> **Instructions to follow**
Begin at the line that holds "pink pyramid: 5 -> 7" and copy each line exactly until the data below ends, including that last line but no pictures.
====
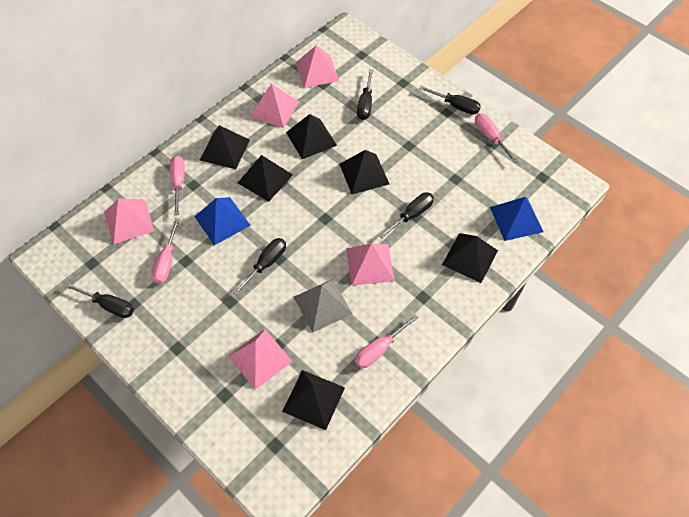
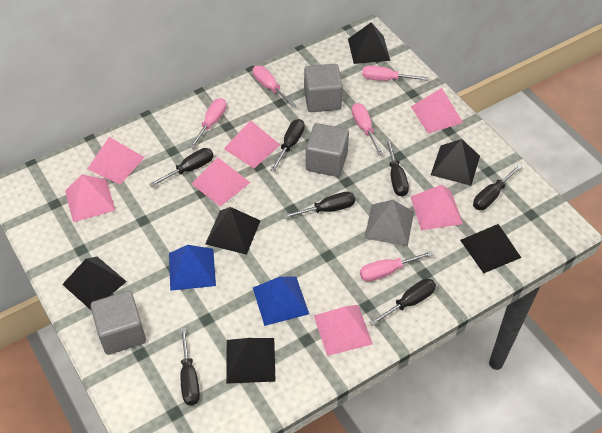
black screwdriver: 5 -> 7
grey cube: 0 -> 3
pink pyramid: 5 -> 7
pink screwdriver: 4 -> 5

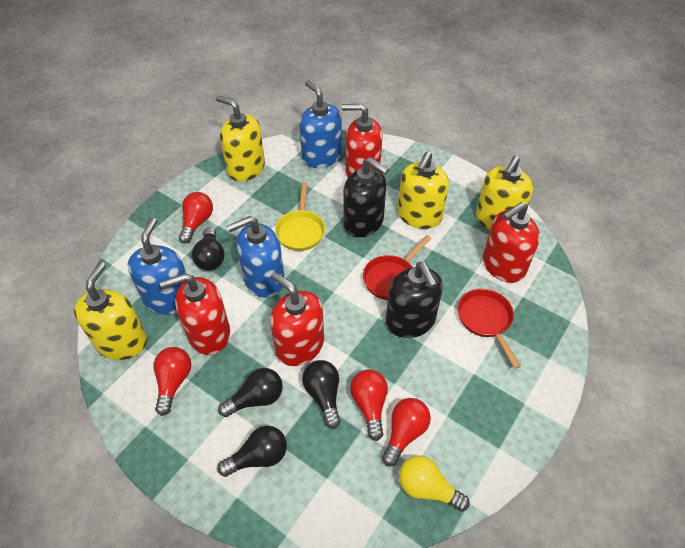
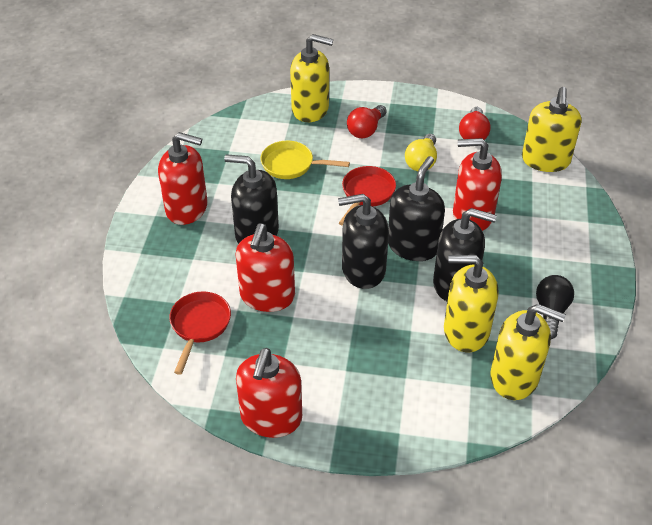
black light bulb: 4 -> 1
black soap dispenser: 2 -> 4
blue soap dispenser: 3 -> 0
red light bulb: 4 -> 2

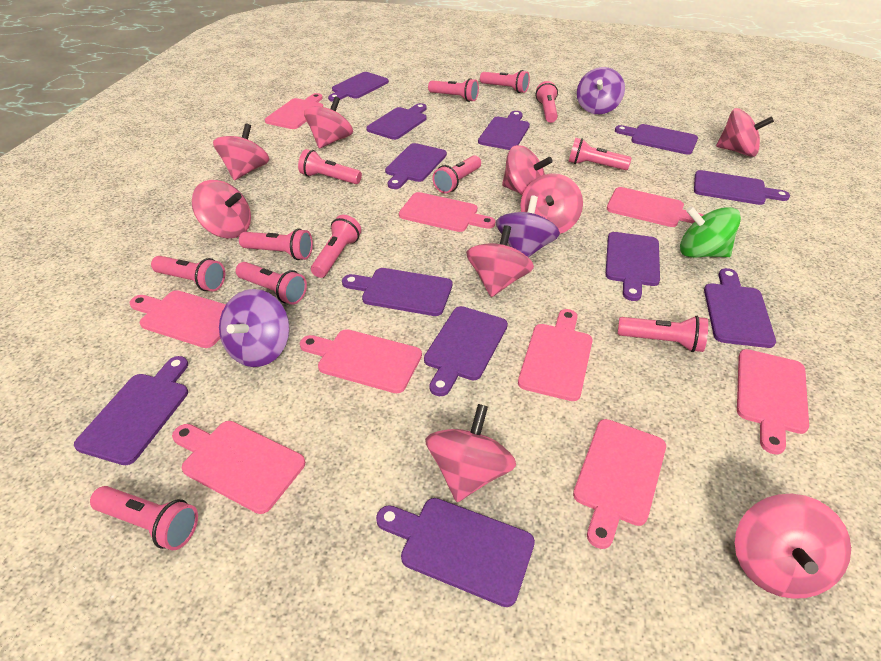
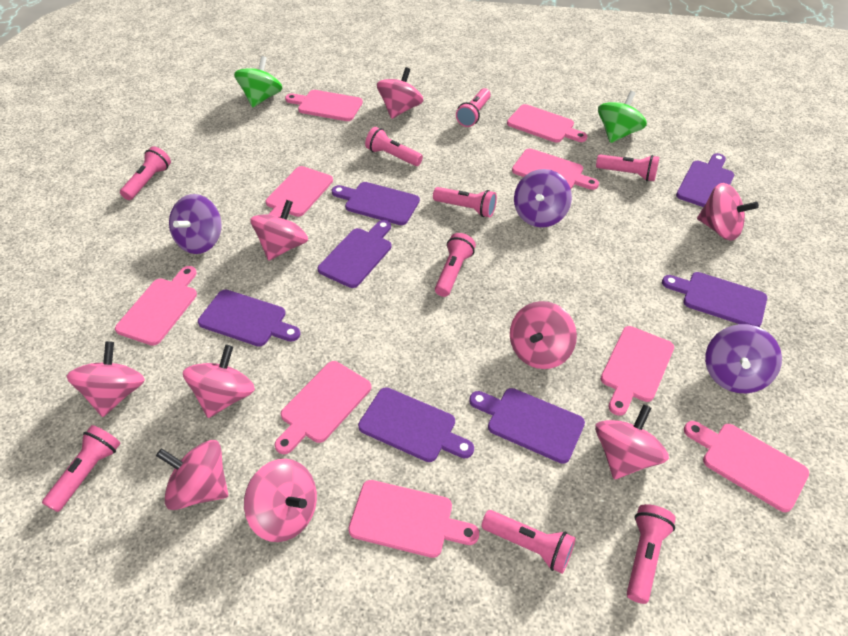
green spinning top: 1 -> 2
pink flashlight: 12 -> 9
purple cutting board: 12 -> 7

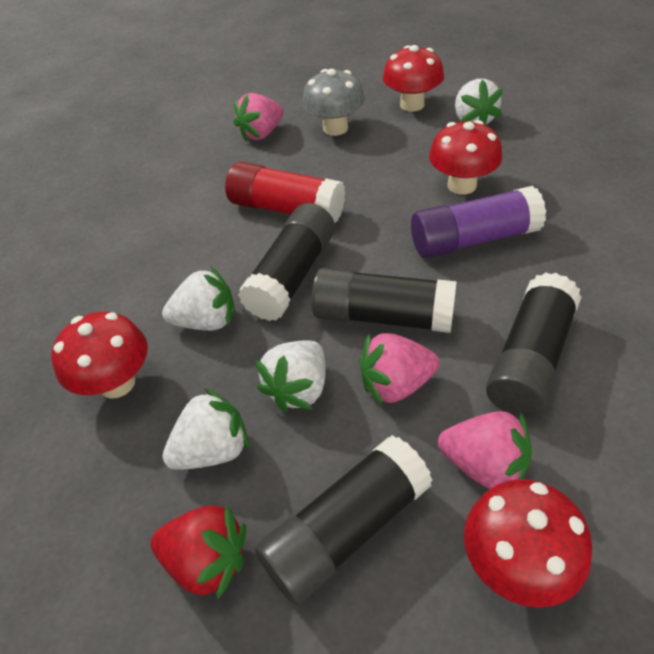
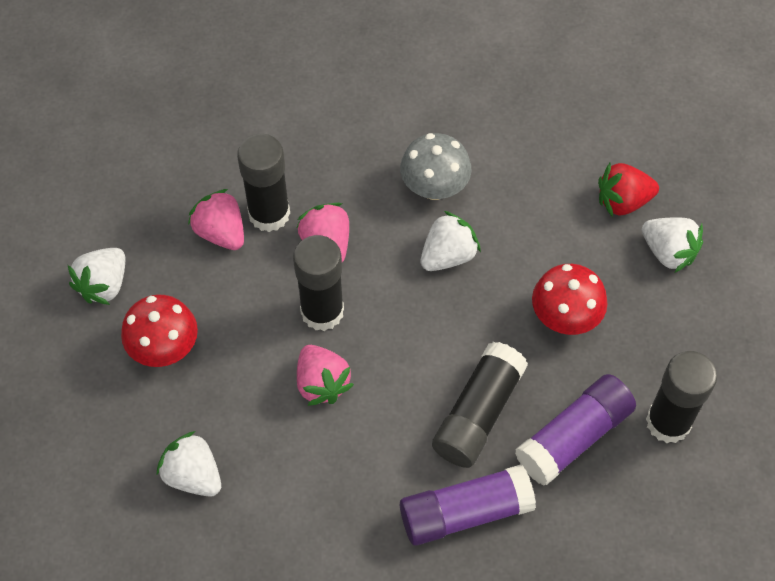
purple glue stick: 1 -> 2
red glue stick: 1 -> 0
red mushroom: 4 -> 2

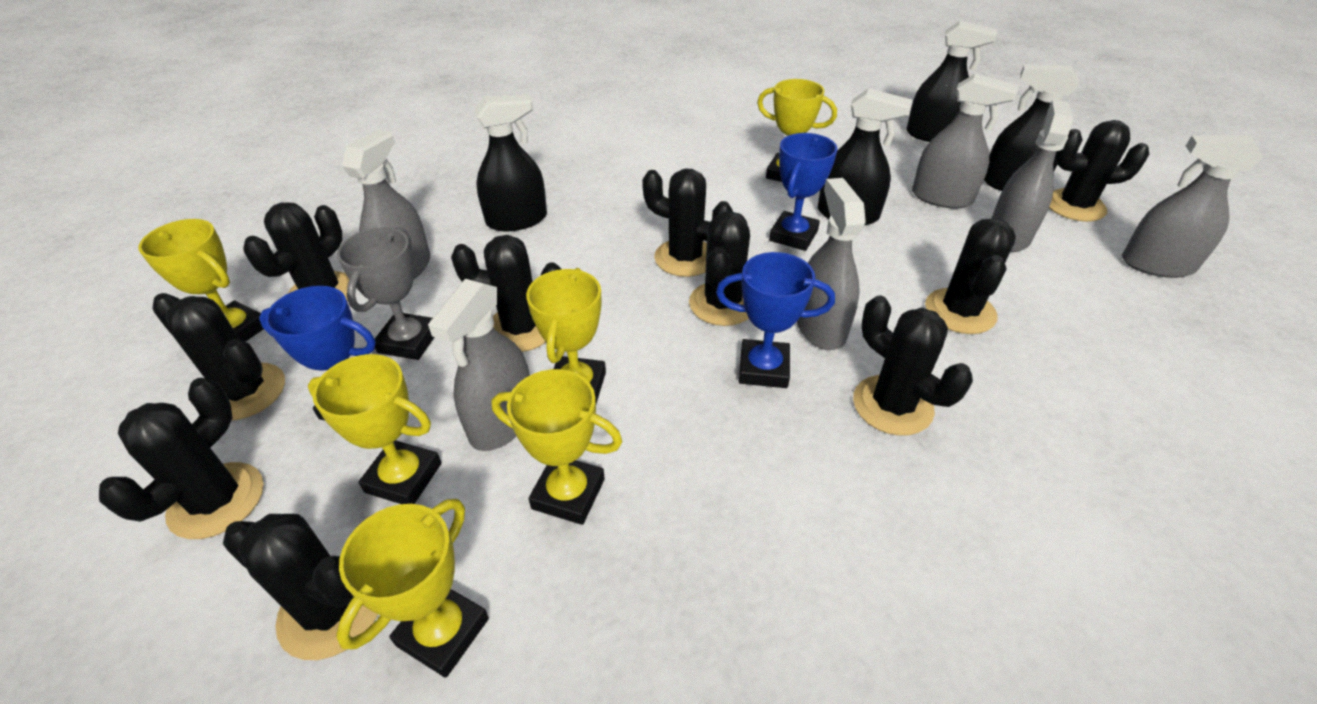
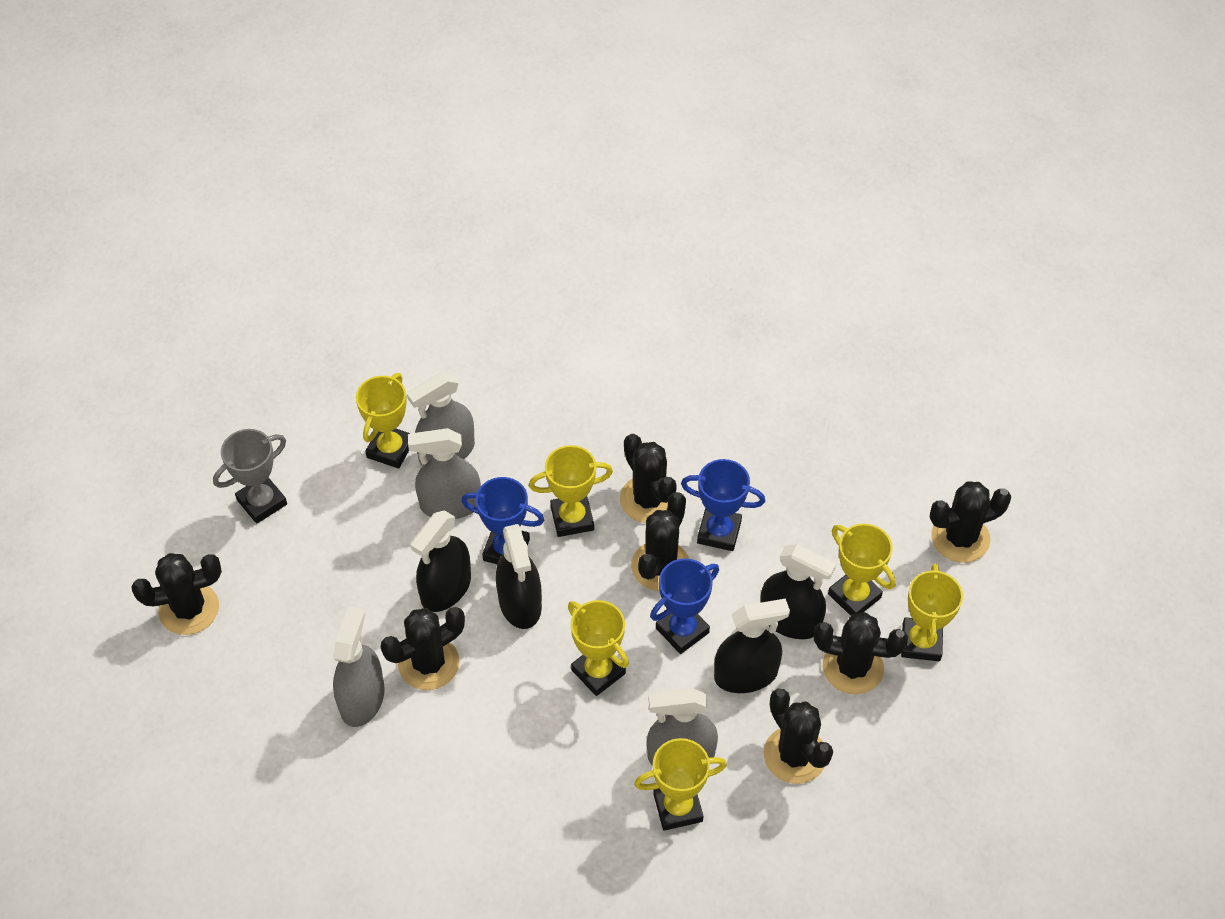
black cactus: 10 -> 7
grey spray bottle: 6 -> 4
====
> **Expected answer**
pink pyramid: 5 -> 7
pink screwdriver: 4 -> 5

black light bulb: 4 -> 1
black soap dispenser: 2 -> 4
blue soap dispenser: 3 -> 0
red light bulb: 4 -> 2

green spinning top: 1 -> 2
pink flashlight: 12 -> 9
purple cutting board: 12 -> 7

purple glue stick: 1 -> 2
red glue stick: 1 -> 0
red mushroom: 4 -> 2

black cactus: 10 -> 7
grey spray bottle: 6 -> 4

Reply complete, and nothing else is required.